+++ Source material +++
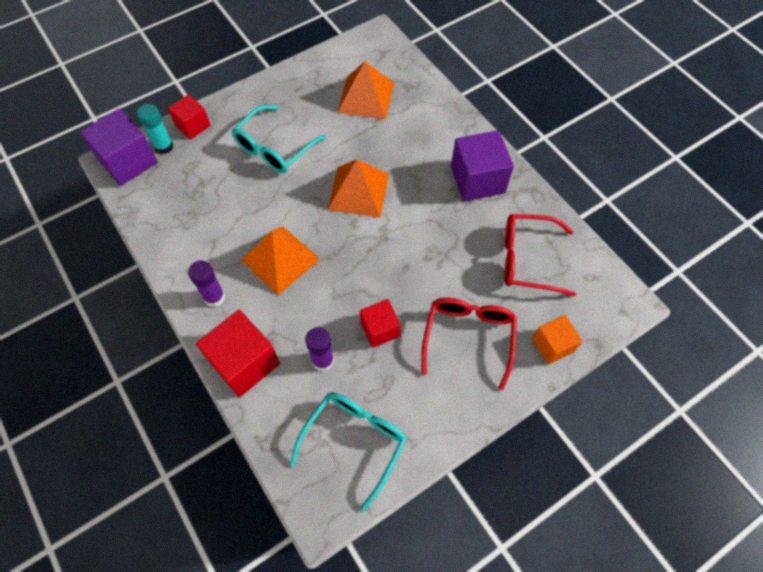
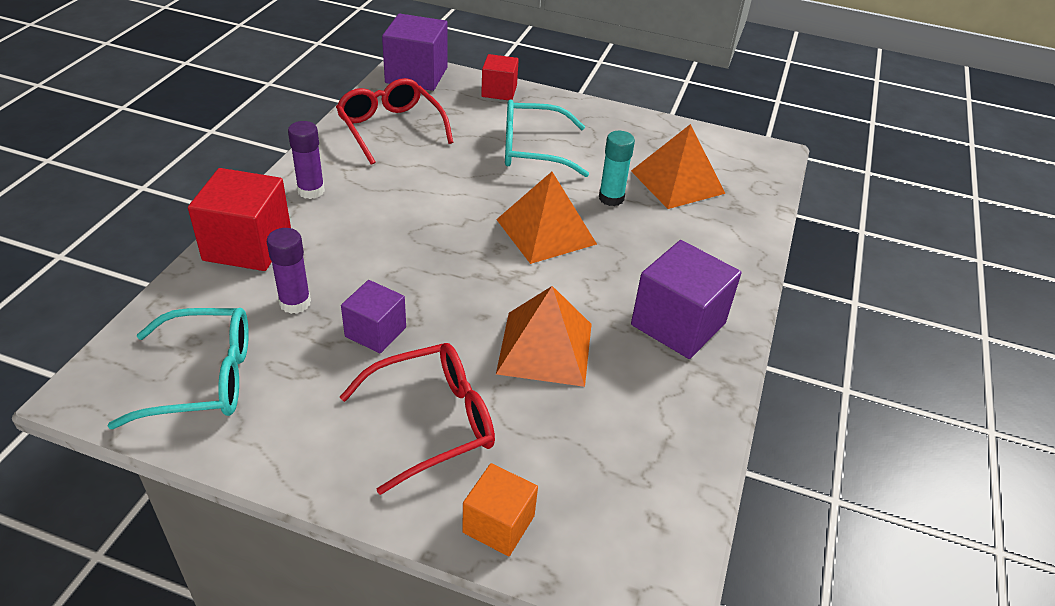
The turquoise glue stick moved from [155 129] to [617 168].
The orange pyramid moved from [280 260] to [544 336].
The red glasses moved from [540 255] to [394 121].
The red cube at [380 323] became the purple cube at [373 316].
+++
The task: Everything in the material goes into the copy exactly, except the images.

Written response:
The turquoise glue stick moved from [155 129] to [617 168].
The orange pyramid moved from [280 260] to [544 336].
The red glasses moved from [540 255] to [394 121].
The red cube at [380 323] became the purple cube at [373 316].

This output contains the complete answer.